• _ABOUT THIS EXERCISE_
Once the pictures are set aside, copy the data below exactly as it stands.

--- WORKING DATA Enclosed Below ---

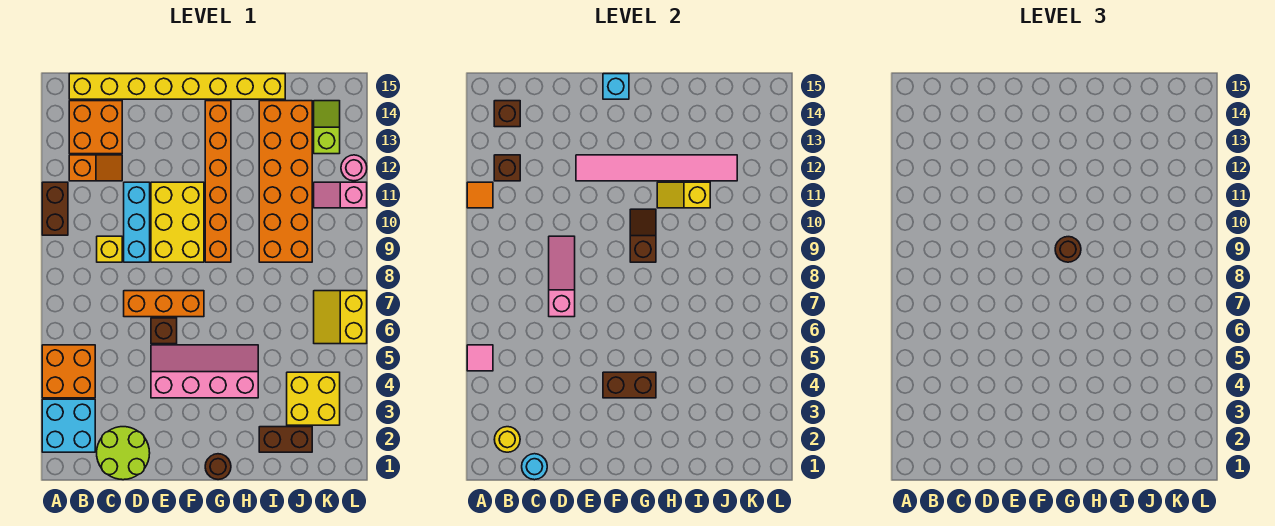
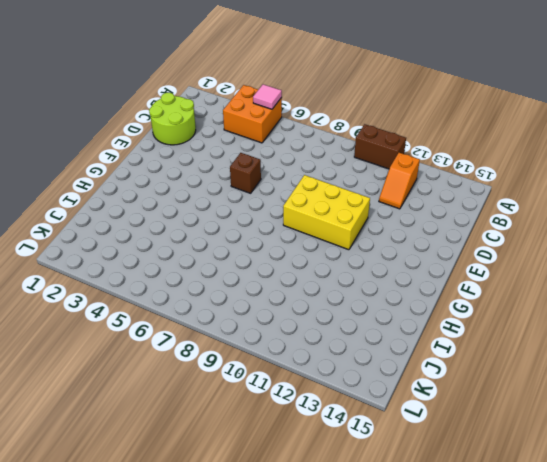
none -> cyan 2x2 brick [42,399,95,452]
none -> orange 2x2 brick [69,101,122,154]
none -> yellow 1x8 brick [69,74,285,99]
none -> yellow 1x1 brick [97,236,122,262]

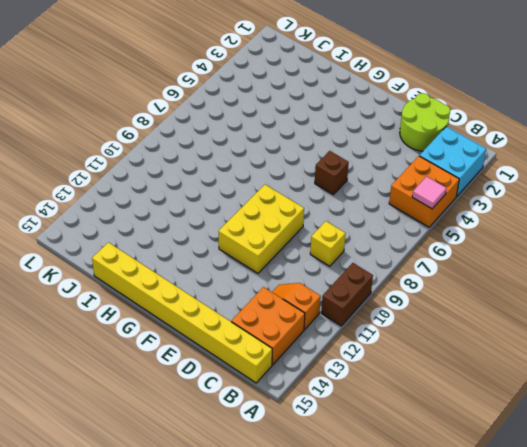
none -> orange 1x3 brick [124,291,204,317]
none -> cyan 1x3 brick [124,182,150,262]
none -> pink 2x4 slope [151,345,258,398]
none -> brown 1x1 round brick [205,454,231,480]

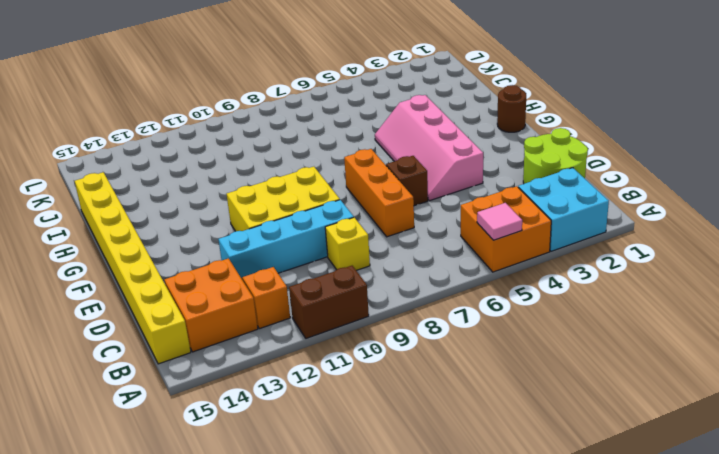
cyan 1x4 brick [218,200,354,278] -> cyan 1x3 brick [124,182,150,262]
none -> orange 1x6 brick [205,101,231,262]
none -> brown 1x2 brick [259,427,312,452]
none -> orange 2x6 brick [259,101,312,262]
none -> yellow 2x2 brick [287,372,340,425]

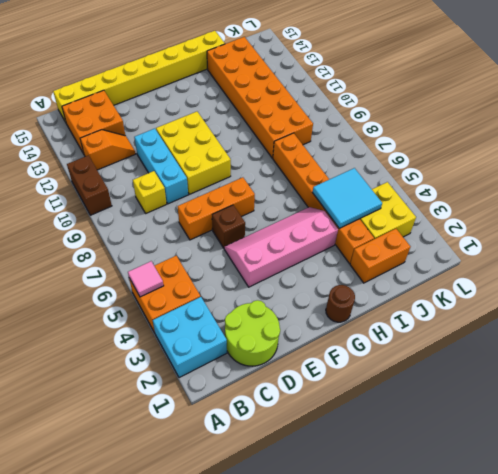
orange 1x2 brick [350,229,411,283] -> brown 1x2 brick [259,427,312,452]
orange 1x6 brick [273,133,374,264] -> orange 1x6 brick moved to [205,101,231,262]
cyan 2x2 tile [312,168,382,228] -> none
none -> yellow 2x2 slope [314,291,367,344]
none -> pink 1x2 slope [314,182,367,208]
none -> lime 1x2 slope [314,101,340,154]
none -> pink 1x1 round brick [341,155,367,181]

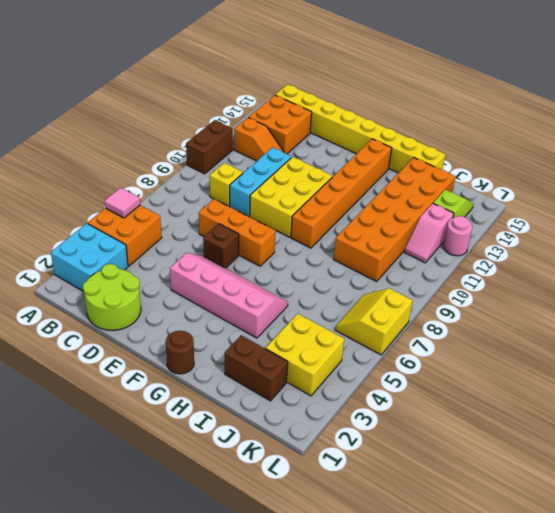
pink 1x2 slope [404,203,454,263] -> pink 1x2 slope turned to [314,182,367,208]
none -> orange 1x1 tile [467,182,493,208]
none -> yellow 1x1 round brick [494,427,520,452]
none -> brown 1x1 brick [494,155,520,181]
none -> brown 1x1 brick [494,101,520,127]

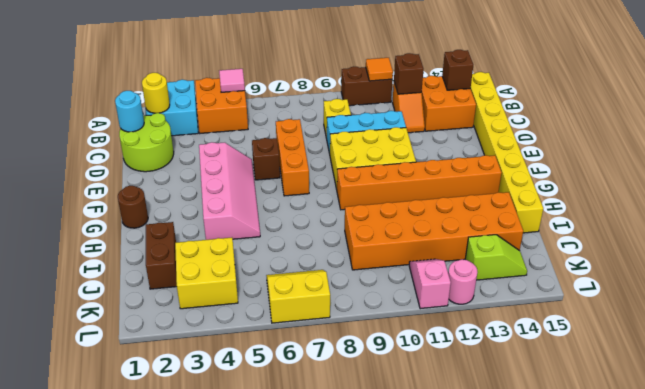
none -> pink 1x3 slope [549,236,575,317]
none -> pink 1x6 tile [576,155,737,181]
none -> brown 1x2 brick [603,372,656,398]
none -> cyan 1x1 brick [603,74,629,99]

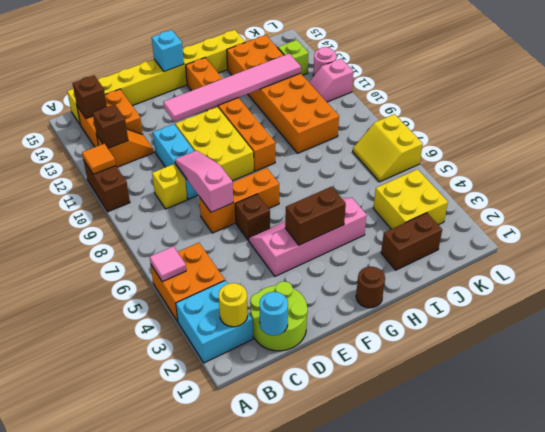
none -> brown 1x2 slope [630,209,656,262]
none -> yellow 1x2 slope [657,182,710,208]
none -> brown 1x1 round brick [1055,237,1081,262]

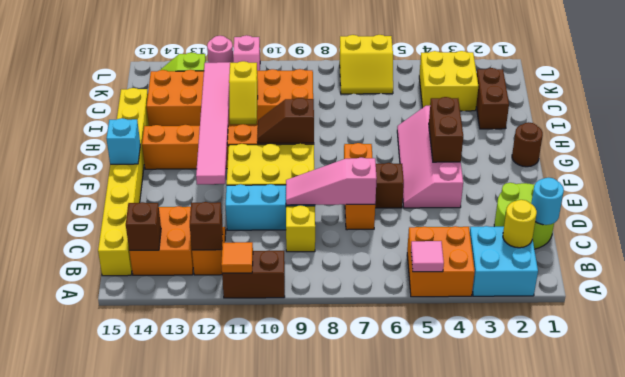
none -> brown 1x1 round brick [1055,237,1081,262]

--- End of Enclosed WORKING DATA ---

• _EXERCISE OUTPUT_
none -> cyan 2x2 brick [42,399,95,452]
none -> orange 2x2 brick [69,101,122,154]
none -> yellow 1x8 brick [69,74,285,99]
none -> yellow 1x1 brick [97,236,122,262]

none -> orange 1x3 brick [124,291,204,317]
none -> cyan 1x3 brick [124,182,150,262]
none -> pink 2x4 slope [151,345,258,398]
none -> brown 1x1 round brick [205,454,231,480]

cyan 1x4 brick [218,200,354,278] -> cyan 1x3 brick [124,182,150,262]
none -> orange 1x6 brick [205,101,231,262]
none -> brown 1x2 brick [259,427,312,452]
none -> orange 2x6 brick [259,101,312,262]
none -> yellow 2x2 brick [287,372,340,425]

orange 1x2 brick [350,229,411,283] -> brown 1x2 brick [259,427,312,452]
orange 1x6 brick [273,133,374,264] -> orange 1x6 brick moved to [205,101,231,262]
cyan 2x2 tile [312,168,382,228] -> none
none -> yellow 2x2 slope [314,291,367,344]
none -> pink 1x2 slope [314,182,367,208]
none -> lime 1x2 slope [314,101,340,154]
none -> pink 1x1 round brick [341,155,367,181]

pink 1x2 slope [404,203,454,263] -> pink 1x2 slope turned to [314,182,367,208]
none -> orange 1x1 tile [467,182,493,208]
none -> yellow 1x1 round brick [494,427,520,452]
none -> brown 1x1 brick [494,155,520,181]
none -> brown 1x1 brick [494,101,520,127]

none -> pink 1x3 slope [549,236,575,317]
none -> pink 1x6 tile [576,155,737,181]
none -> brown 1x2 brick [603,372,656,398]
none -> cyan 1x1 brick [603,74,629,99]

none -> brown 1x2 slope [630,209,656,262]
none -> yellow 1x2 slope [657,182,710,208]
none -> brown 1x1 round brick [1055,237,1081,262]

none -> brown 1x1 round brick [1055,237,1081,262]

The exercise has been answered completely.